* Your instructions
Your copy should match the records exactly, except that it contains no pictures.

* Records
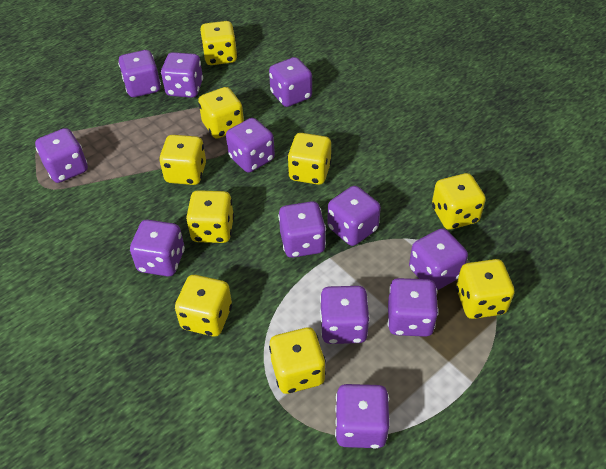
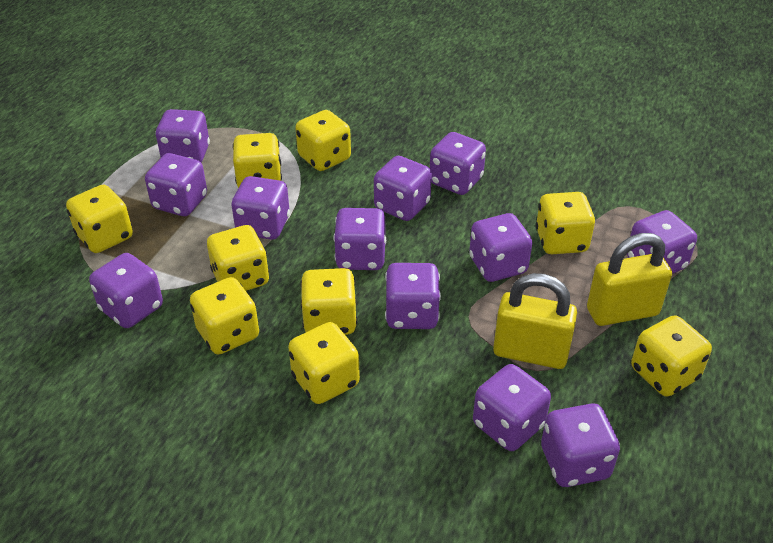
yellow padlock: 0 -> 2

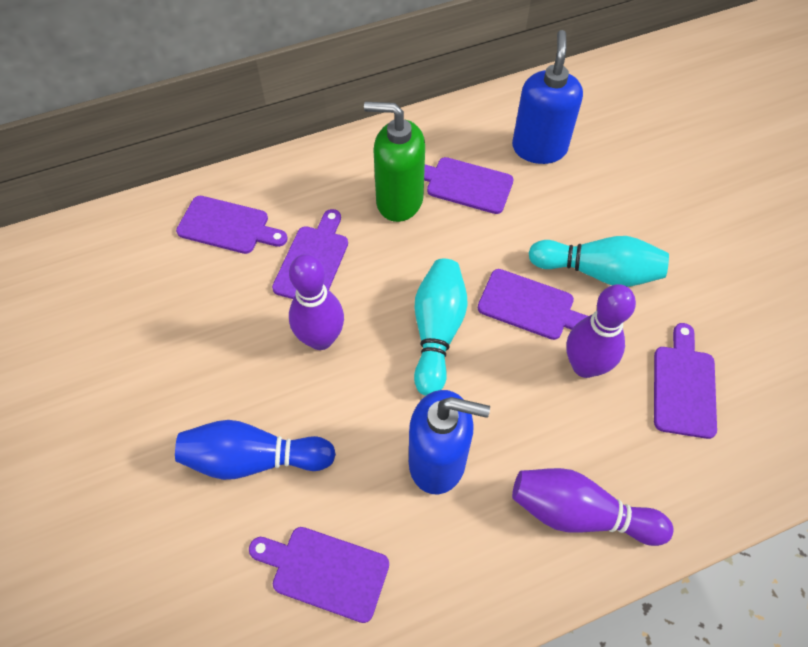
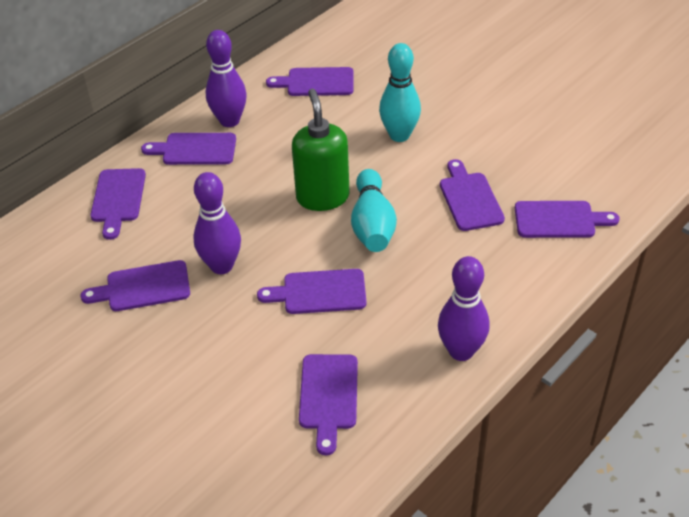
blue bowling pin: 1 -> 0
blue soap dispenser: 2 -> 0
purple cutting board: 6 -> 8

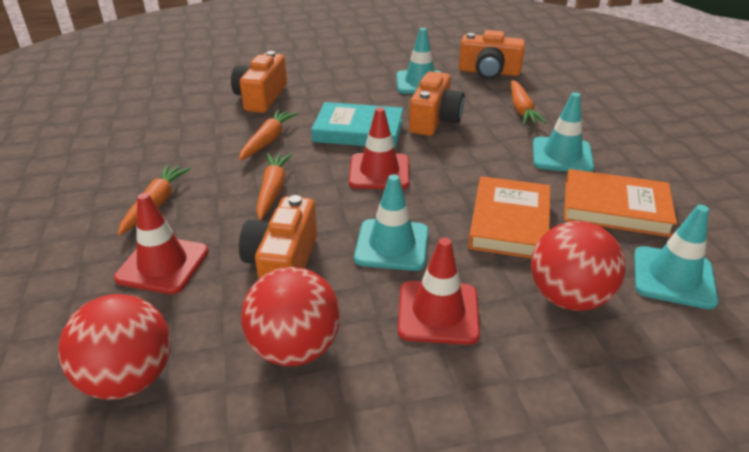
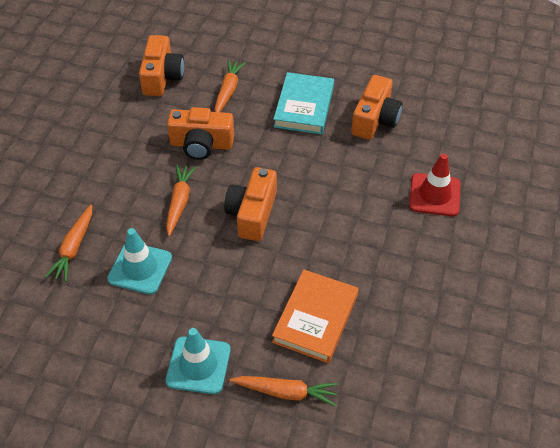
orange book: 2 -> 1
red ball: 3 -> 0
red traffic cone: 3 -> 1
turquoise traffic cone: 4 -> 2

* Worked solution
yellow padlock: 0 -> 2

blue bowling pin: 1 -> 0
blue soap dispenser: 2 -> 0
purple cutting board: 6 -> 8

orange book: 2 -> 1
red ball: 3 -> 0
red traffic cone: 3 -> 1
turquoise traffic cone: 4 -> 2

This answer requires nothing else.